ASSIGNMENT:
Report all lines in the records that hold the string "amarillo".

(DATA FOR THIS EXERCISE begins)

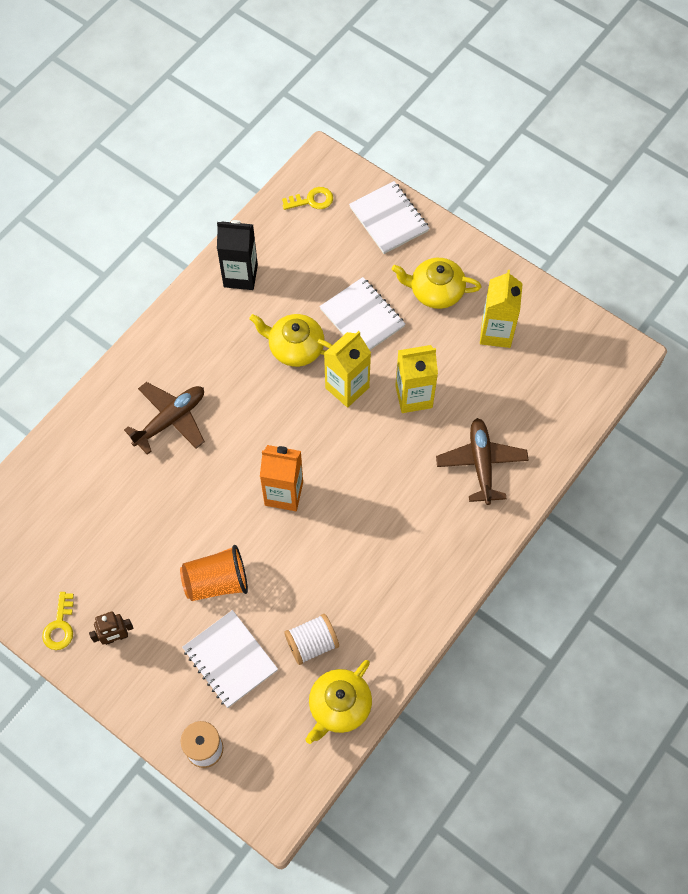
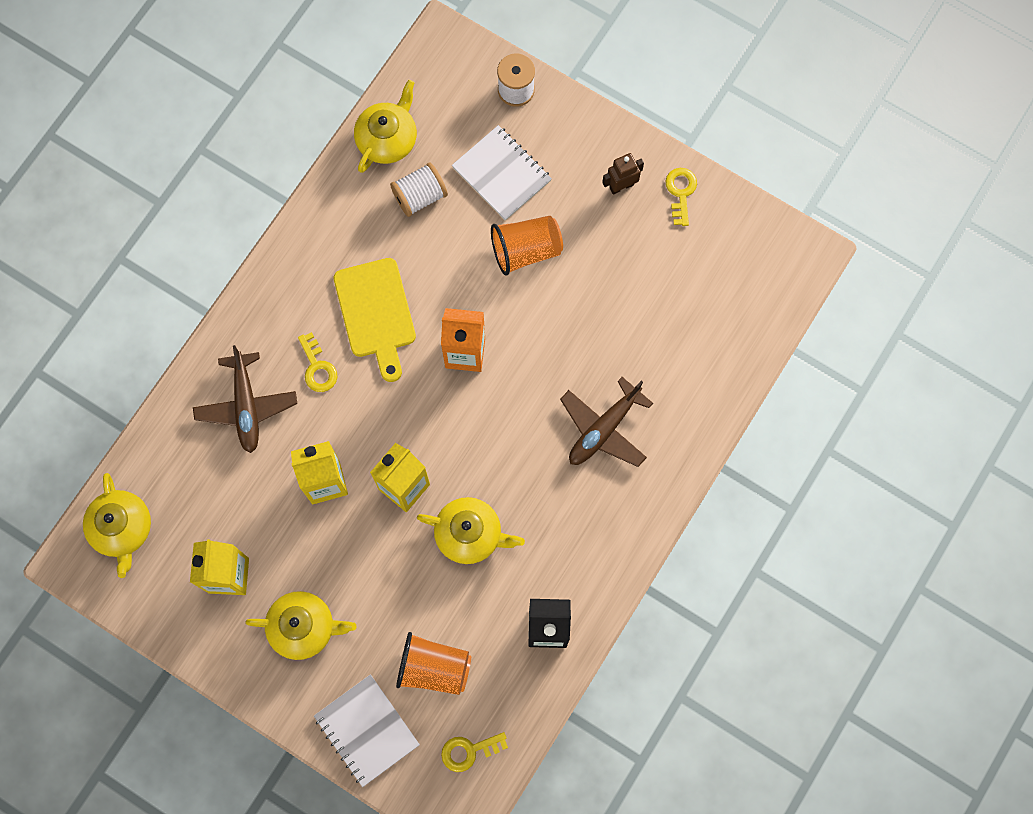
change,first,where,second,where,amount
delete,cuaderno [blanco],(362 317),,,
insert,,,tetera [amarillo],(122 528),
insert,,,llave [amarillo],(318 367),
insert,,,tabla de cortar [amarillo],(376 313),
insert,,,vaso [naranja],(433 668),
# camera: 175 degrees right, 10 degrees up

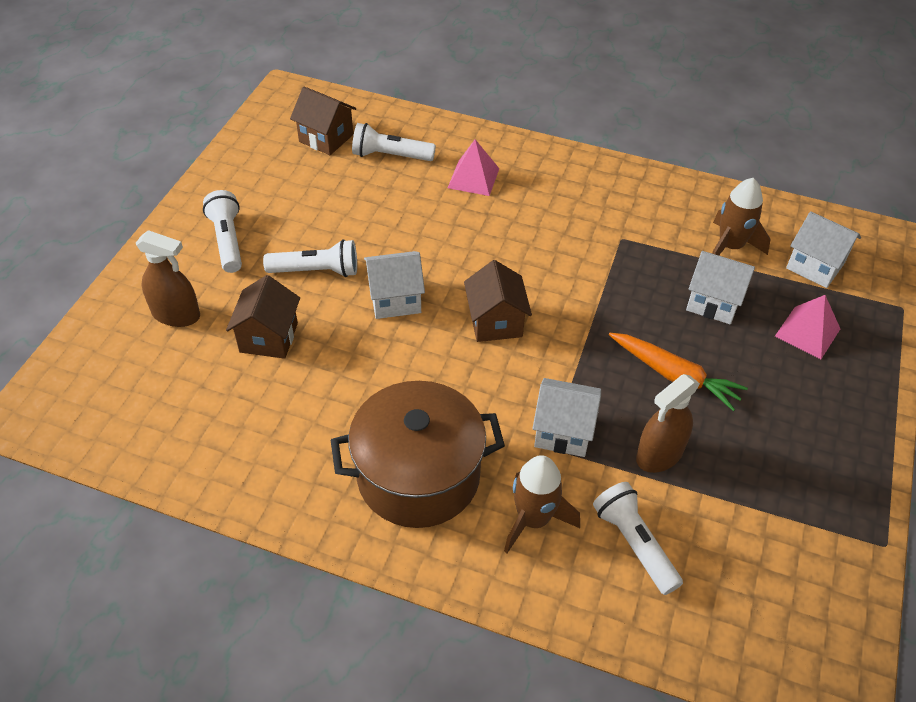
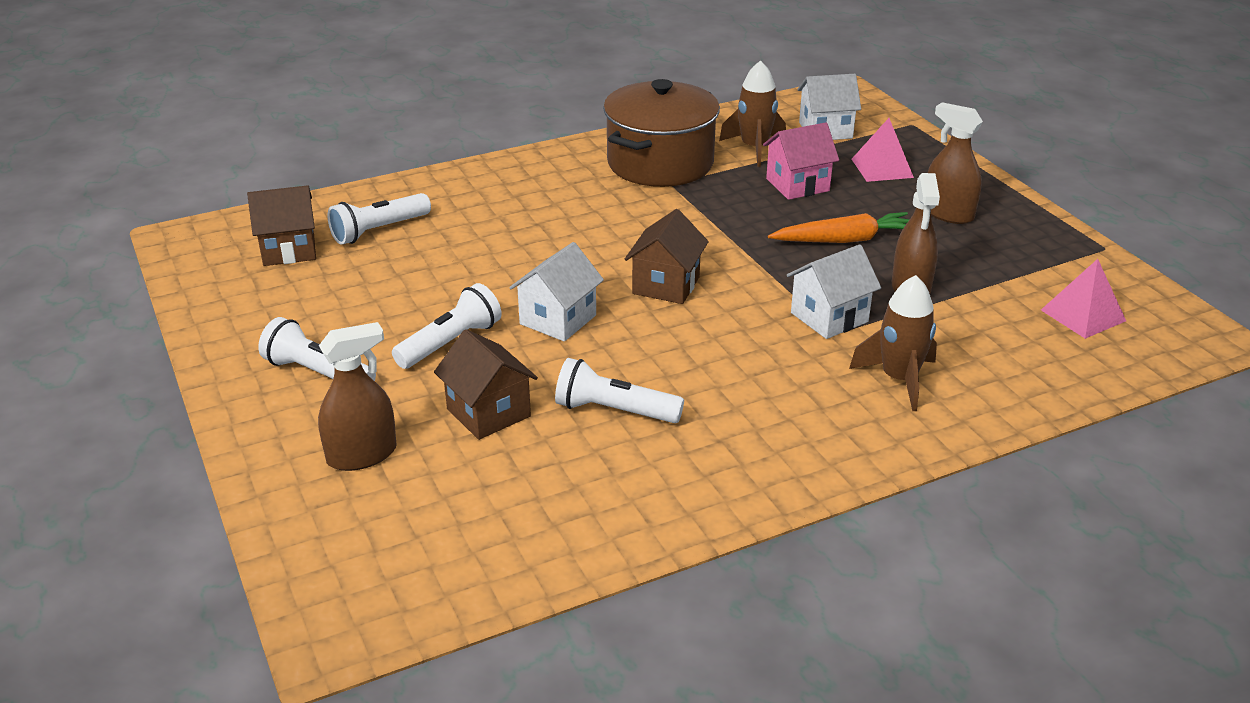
change,first,where,second,where,amount
move,olla [marrón],(418 476),,(660 163),
move,pirámide [rosa],(473 178),,(1083 315),
rotate,casa [marrón],(495 322),,(666 285),75 degrees clockwise
move,lámpara de mano [blanco],(634 544),,(614 411),
recolor,casa [blanco],(713 302),casa [rosa],(797 185),
insert,,,pulverizador [marrón],(948 214),
# camera: 45 degrees left, 15 degrees down

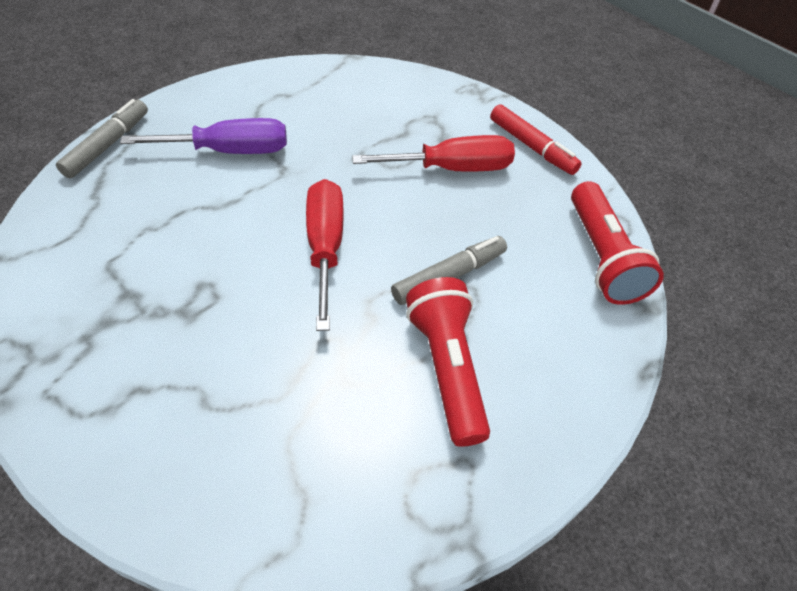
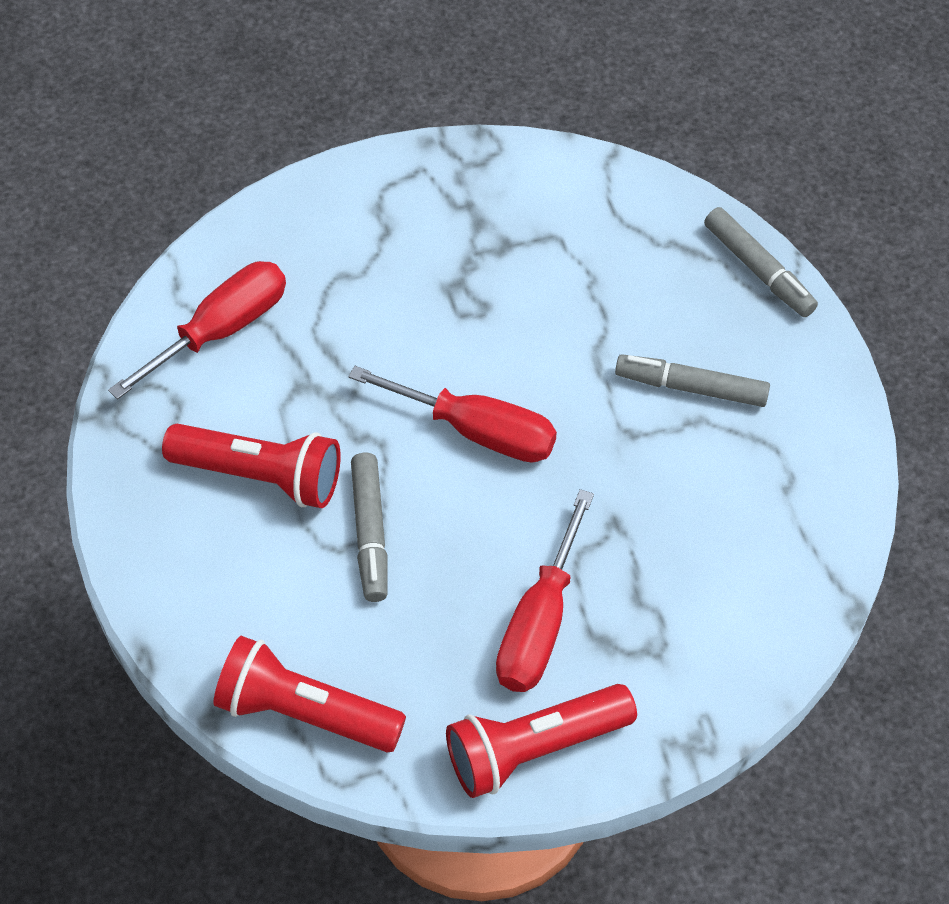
change,first,where,second,where,amount
replace,destornillador [morado],(229 151),rotulador [gris],(691 387),
replace,rotulador [rojo],(532 146),lámpara de mano [rojo],(533 749),
insert,,,destornillador [rojo],(221 330),
# camera: 120 degrees right, 5 degrees up

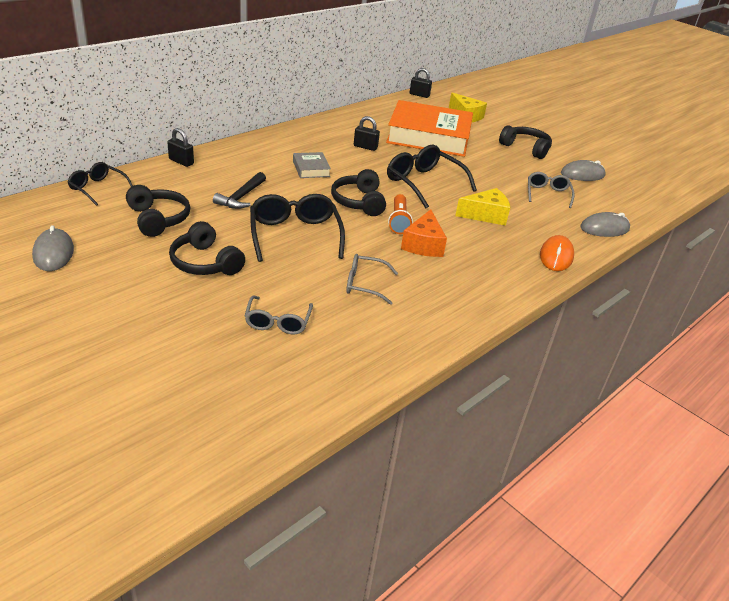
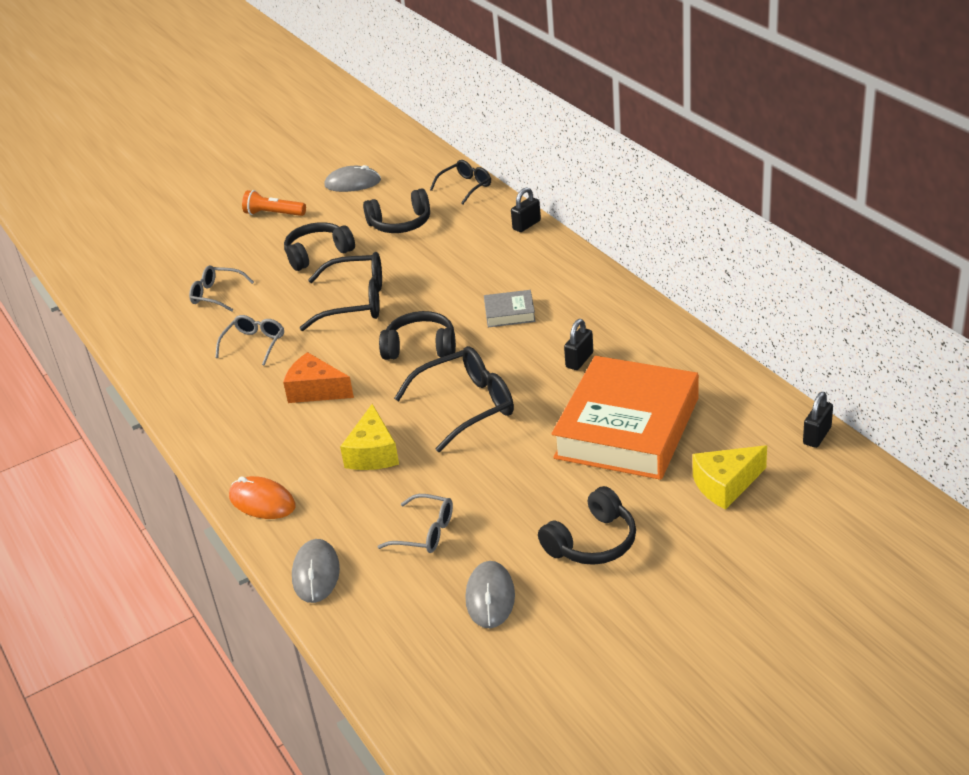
change,first,where,second,where,amount
delete,martillo [negro],(241 197),,,
move,lámpara de mano [naranja],(399 221),,(273 214),
# camera: 110 degrees right, 0 degrees up

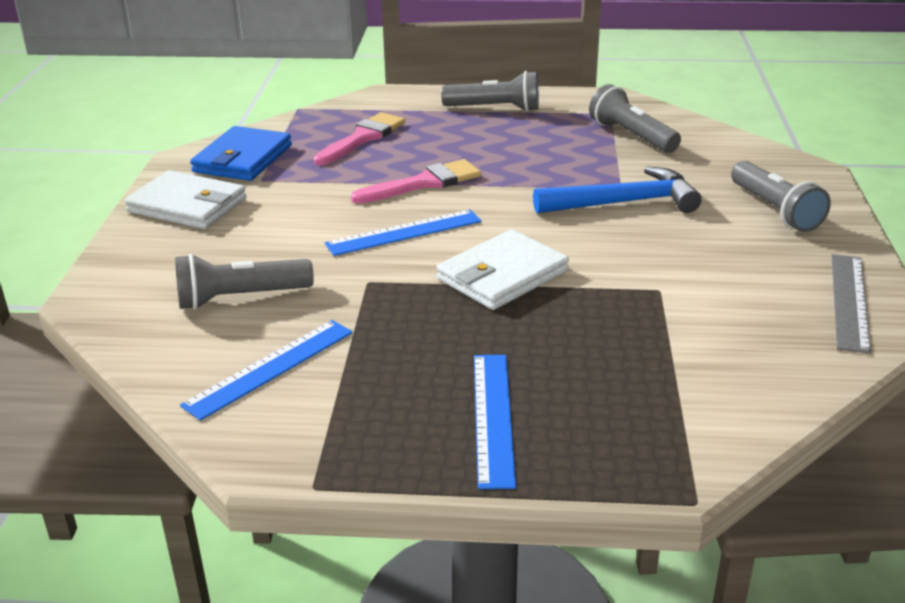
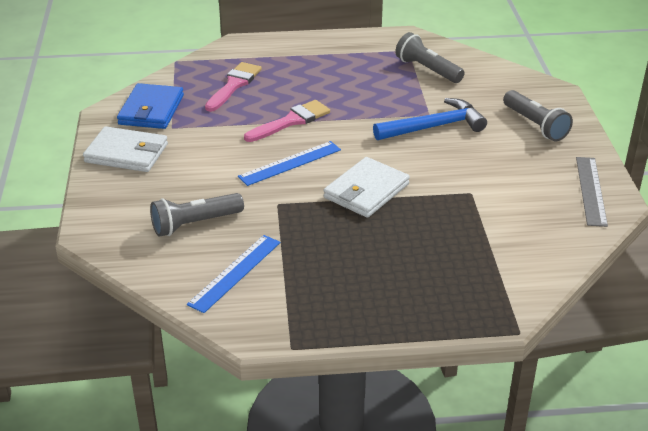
change,first,where,second,where,amount
delete,lámpara de mano [gris],(495 109),,,
delete,regla [azul],(493 417),,,
# camera: 10 degrees left, 5 degrees up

(DATA FOR THIS EXERCISE ends)

RESULT OF THIS TASK:
insert,,,tetera [amarillo],(122 528),
insert,,,llave [amarillo],(318 367),
insert,,,tabla de cortar [amarillo],(376 313),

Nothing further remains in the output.